#### Excerpted data ####
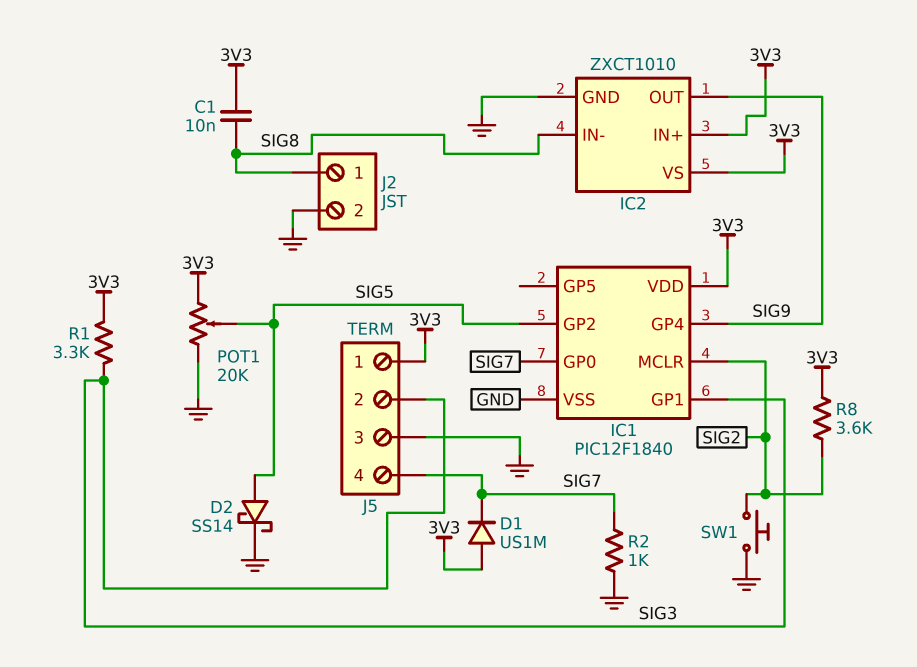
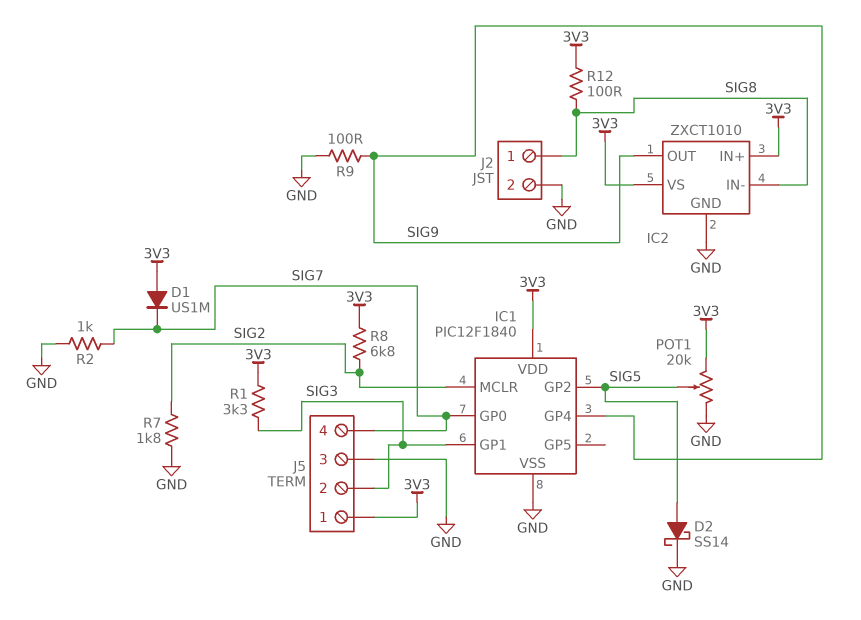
C1: 10nF (3V3, SIG8) -> none
R7: none -> 1.8k (GND, SIG2)
R8: 3.6k (3V3, SIG2) -> 6.8k (3V3, SIG2)
R9: none -> 100 (GND, SIG9)
R12: none -> 100 (3V3, SIG8)
SW1: button (GND, SIG2) -> none

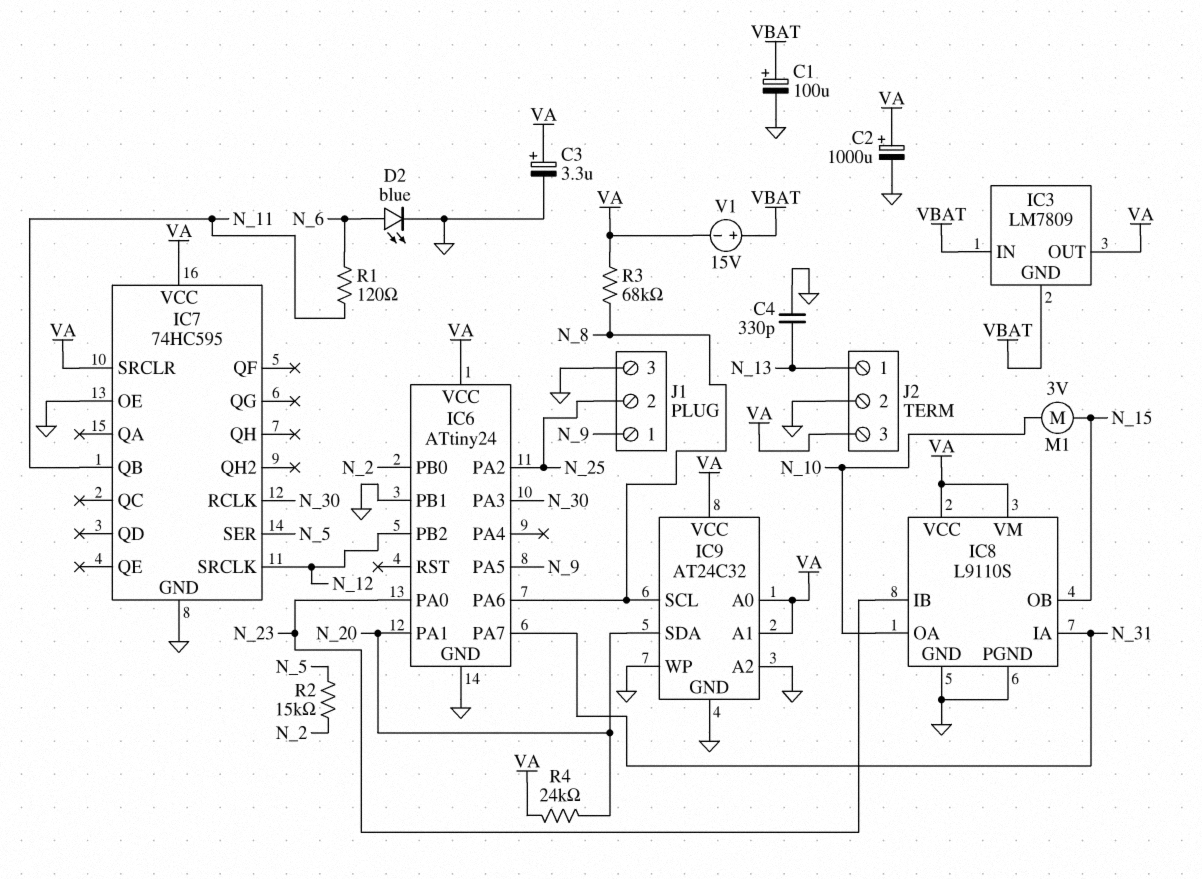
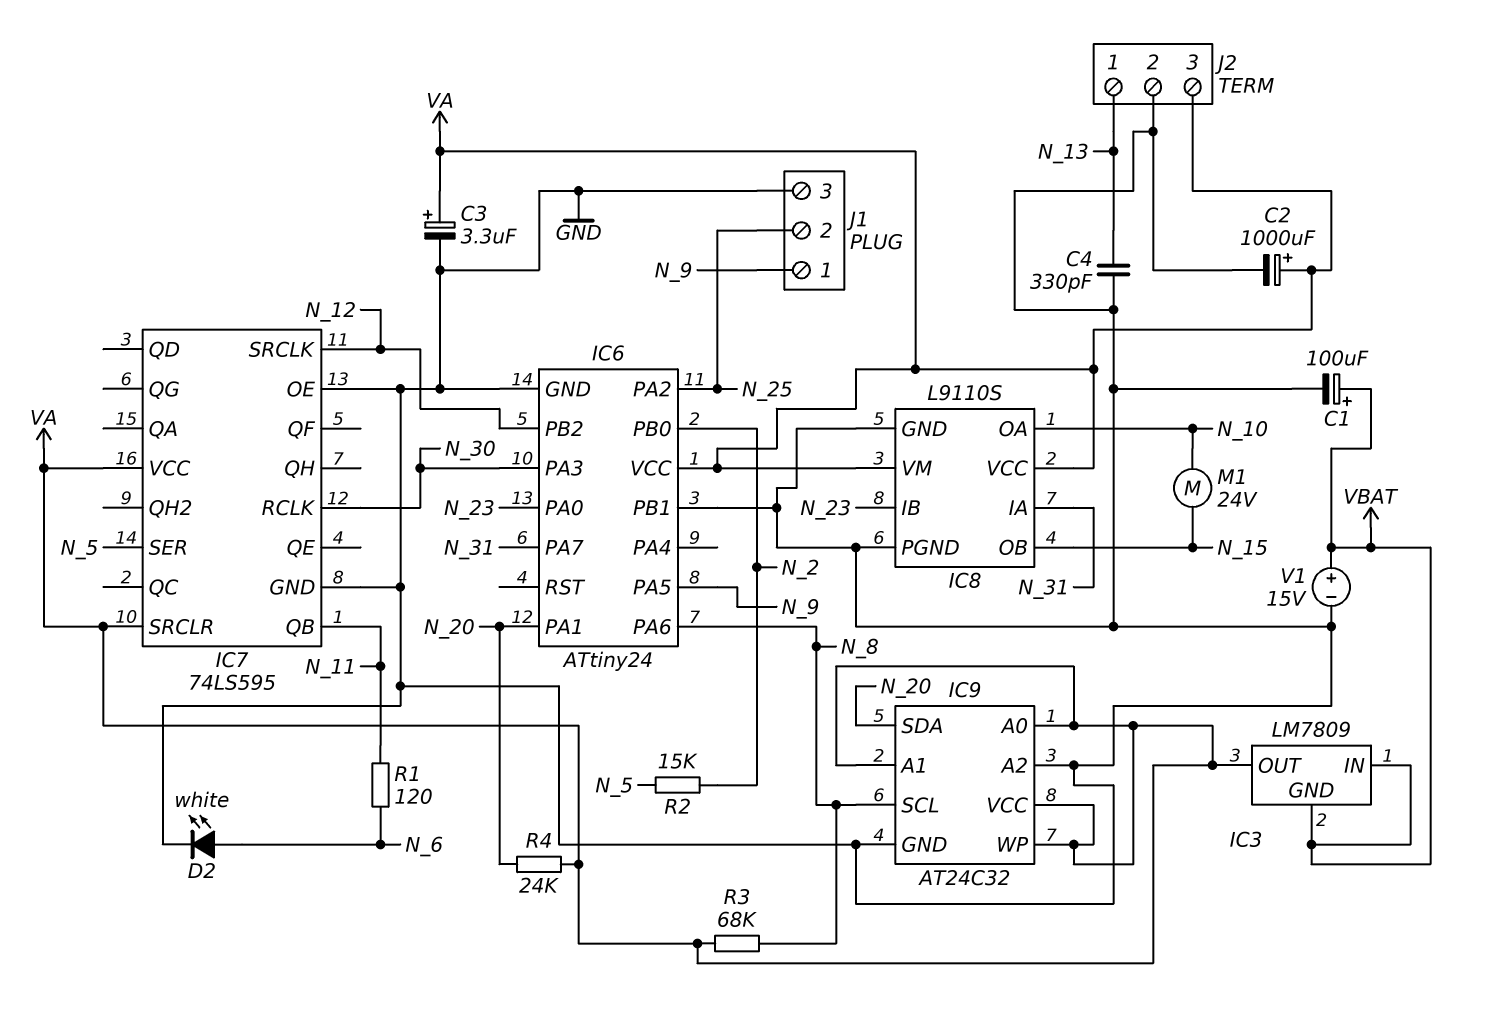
D2: LED blue (A N_6, K GND) -> LED white (A N_6, K GND)
IC7: 74HC595 -> 74LS595
IC9 pin WP: GND -> VA
M1: motor 3V (N_10, N_15) -> motor 24V (N_10, N_15)
V1: 15V (plus VBAT, minus VA) -> 15V (plus VBAT, minus GND)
####
§ **The task**:
Line by line, output the material above exactly, passing over the pictures.

§ **Task result**:
C1: 10nF (3V3, SIG8) -> none
R7: none -> 1.8k (GND, SIG2)
R8: 3.6k (3V3, SIG2) -> 6.8k (3V3, SIG2)
R9: none -> 100 (GND, SIG9)
R12: none -> 100 (3V3, SIG8)
SW1: button (GND, SIG2) -> none

D2: LED blue (A N_6, K GND) -> LED white (A N_6, K GND)
IC7: 74HC595 -> 74LS595
IC9 pin WP: GND -> VA
M1: motor 3V (N_10, N_15) -> motor 24V (N_10, N_15)
V1: 15V (plus VBAT, minus VA) -> 15V (plus VBAT, minus GND)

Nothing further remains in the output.